What you need to do:
Write the records out again, exactly.
─── Dataset records ───
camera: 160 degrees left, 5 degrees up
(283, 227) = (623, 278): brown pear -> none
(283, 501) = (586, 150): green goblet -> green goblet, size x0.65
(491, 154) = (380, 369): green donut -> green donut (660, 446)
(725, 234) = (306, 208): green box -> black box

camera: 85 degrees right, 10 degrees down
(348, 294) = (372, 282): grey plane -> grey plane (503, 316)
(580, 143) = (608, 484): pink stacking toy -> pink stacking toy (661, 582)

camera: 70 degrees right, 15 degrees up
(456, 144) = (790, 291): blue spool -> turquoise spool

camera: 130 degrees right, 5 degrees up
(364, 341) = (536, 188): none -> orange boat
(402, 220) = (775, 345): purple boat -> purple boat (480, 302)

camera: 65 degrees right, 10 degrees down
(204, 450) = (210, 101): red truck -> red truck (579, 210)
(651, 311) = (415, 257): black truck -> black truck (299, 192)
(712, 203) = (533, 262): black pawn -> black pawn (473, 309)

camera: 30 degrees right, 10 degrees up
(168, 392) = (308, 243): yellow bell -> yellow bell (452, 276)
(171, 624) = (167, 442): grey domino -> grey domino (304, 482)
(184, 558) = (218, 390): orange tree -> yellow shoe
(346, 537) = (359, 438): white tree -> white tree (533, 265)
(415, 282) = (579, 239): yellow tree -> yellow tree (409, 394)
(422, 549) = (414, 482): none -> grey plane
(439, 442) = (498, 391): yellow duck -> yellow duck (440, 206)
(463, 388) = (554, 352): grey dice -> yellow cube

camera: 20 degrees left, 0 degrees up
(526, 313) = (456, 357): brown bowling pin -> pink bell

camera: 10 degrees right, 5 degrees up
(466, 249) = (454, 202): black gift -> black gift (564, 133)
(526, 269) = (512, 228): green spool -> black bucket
───
Response:
camera: 160 degrees left, 5 degrees up
(283, 227) = (623, 278): brown pear -> none
(283, 501) = (586, 150): green goblet -> green goblet, size x0.65
(491, 154) = (380, 369): green donut -> green donut (660, 446)
(725, 234) = (306, 208): green box -> black box

camera: 85 degrees right, 10 degrees down
(348, 294) = (372, 282): grey plane -> grey plane (503, 316)
(580, 143) = (608, 484): pink stacking toy -> pink stacking toy (661, 582)

camera: 70 degrees right, 15 degrees up
(456, 144) = (790, 291): blue spool -> turquoise spool

camera: 130 degrees right, 5 degrees up
(364, 341) = (536, 188): none -> orange boat
(402, 220) = (775, 345): purple boat -> purple boat (480, 302)

camera: 65 degrees right, 10 degrees down
(204, 450) = (210, 101): red truck -> red truck (579, 210)
(651, 311) = (415, 257): black truck -> black truck (299, 192)
(712, 203) = (533, 262): black pawn -> black pawn (473, 309)

camera: 30 degrees right, 10 degrees up
(168, 392) = (308, 243): yellow bell -> yellow bell (452, 276)
(171, 624) = (167, 442): grey domino -> grey domino (304, 482)
(184, 558) = (218, 390): orange tree -> yellow shoe
(346, 537) = (359, 438): white tree -> white tree (533, 265)
(415, 282) = (579, 239): yellow tree -> yellow tree (409, 394)
(422, 549) = (414, 482): none -> grey plane
(439, 442) = (498, 391): yellow duck -> yellow duck (440, 206)
(463, 388) = (554, 352): grey dice -> yellow cube

camera: 20 degrees left, 0 degrees up
(526, 313) = (456, 357): brown bowling pin -> pink bell

camera: 10 degrees right, 5 degrees up
(466, 249) = (454, 202): black gift -> black gift (564, 133)
(526, 269) = (512, 228): green spool -> black bucket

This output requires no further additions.